_TASK BRIEF_:
Set the listing down unchanged, minus every embedded image.

_DATASET EXTRACT_:
_ _ _

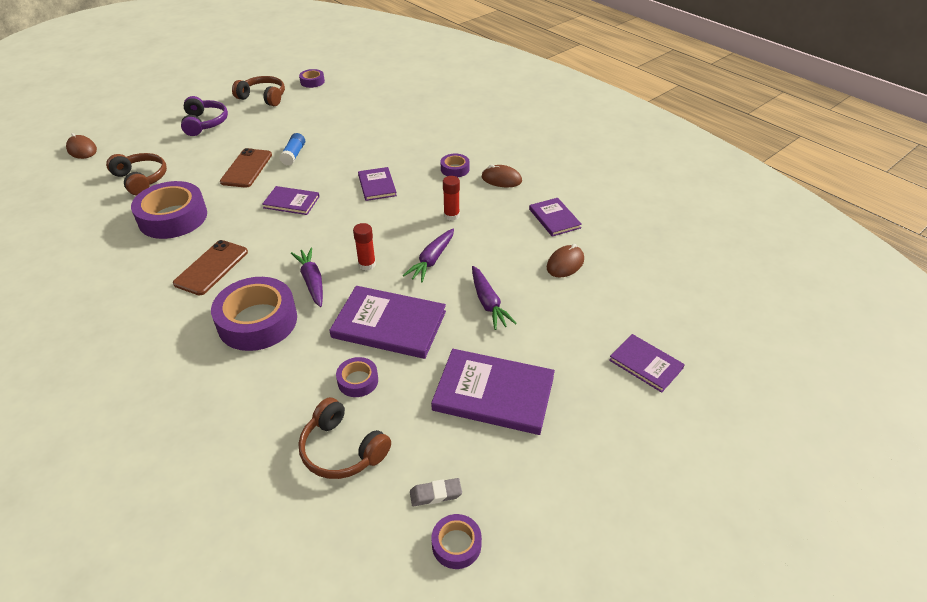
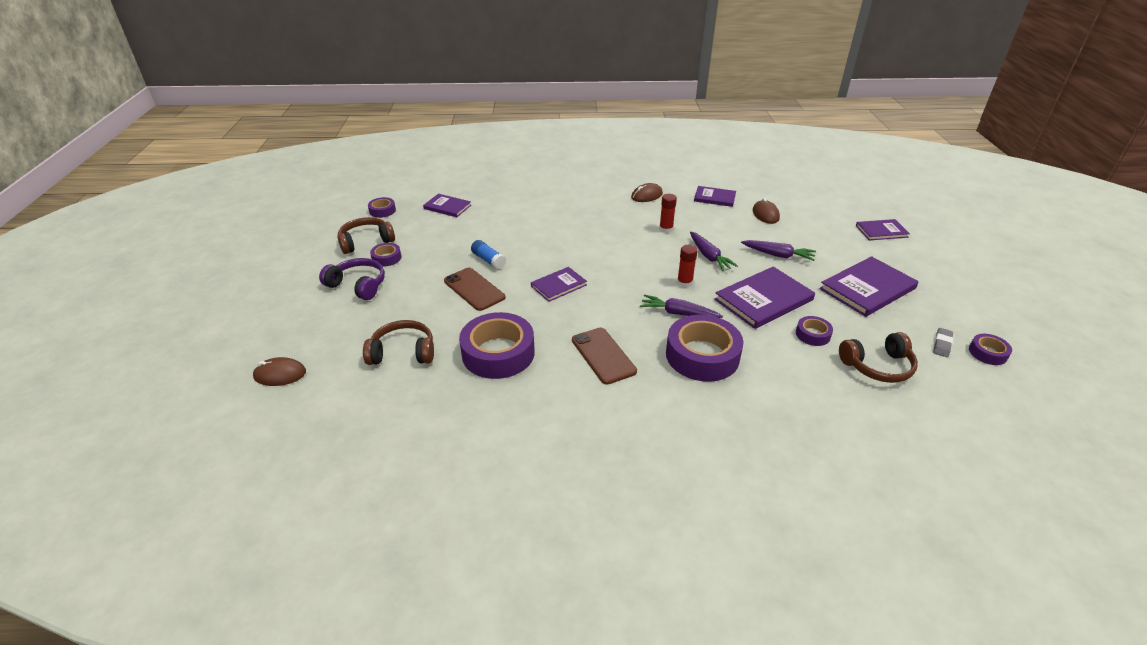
camera: 50 degrees left, 5 degrees down
(377, 185) = (588, 242): purple book -> purple book (447, 207)
(455, 169) = (610, 206): purple tape -> purple tape (386, 258)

_ _ _

_RESULT_:
camera: 50 degrees left, 5 degrees down
(377, 185) = (588, 242): purple book -> purple book (447, 207)
(455, 169) = (610, 206): purple tape -> purple tape (386, 258)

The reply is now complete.